COLLECTED MATERIAL –
Content starts

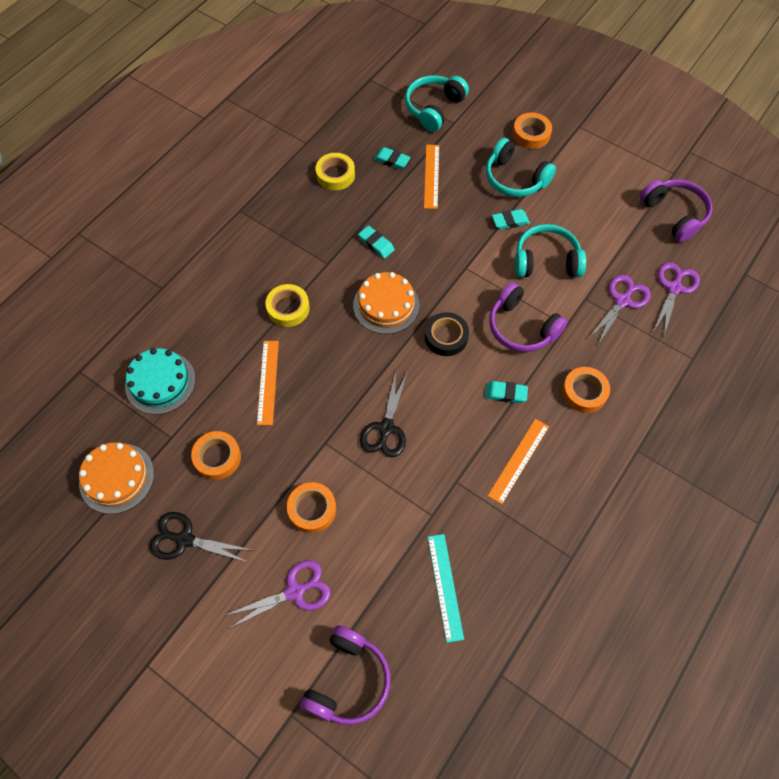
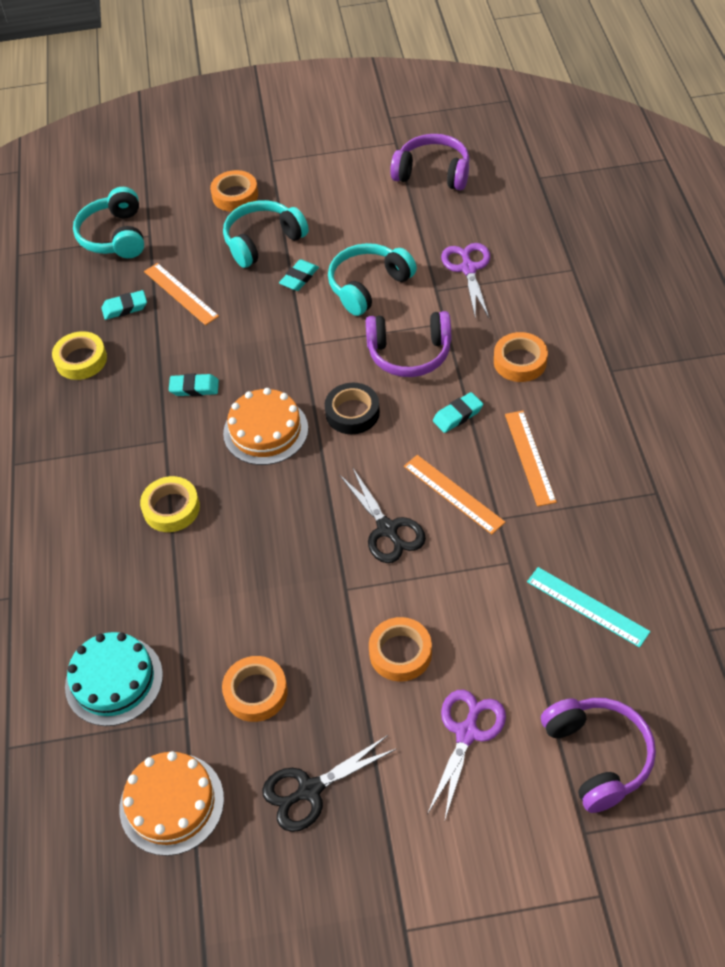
camera: 40 degrees left, 10 degrees down
(268, 382) = (227, 586): orange ruler -> orange ruler (453, 494)
(515, 179) = (263, 241): turquoise headphones -> turquoise headphones turned 150 degrees clockwise
(674, 288) = (498, 228): purple scissors -> none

Content ends

ABOUT THIS EXERCISE –
An exact copy of the lines from the one holding "(515, 179) = (263, 241): turquoise" through the end of the data is the whole answer.

ANSWER BOX –
(515, 179) = (263, 241): turquoise headphones -> turquoise headphones turned 150 degrees clockwise
(674, 288) = (498, 228): purple scissors -> none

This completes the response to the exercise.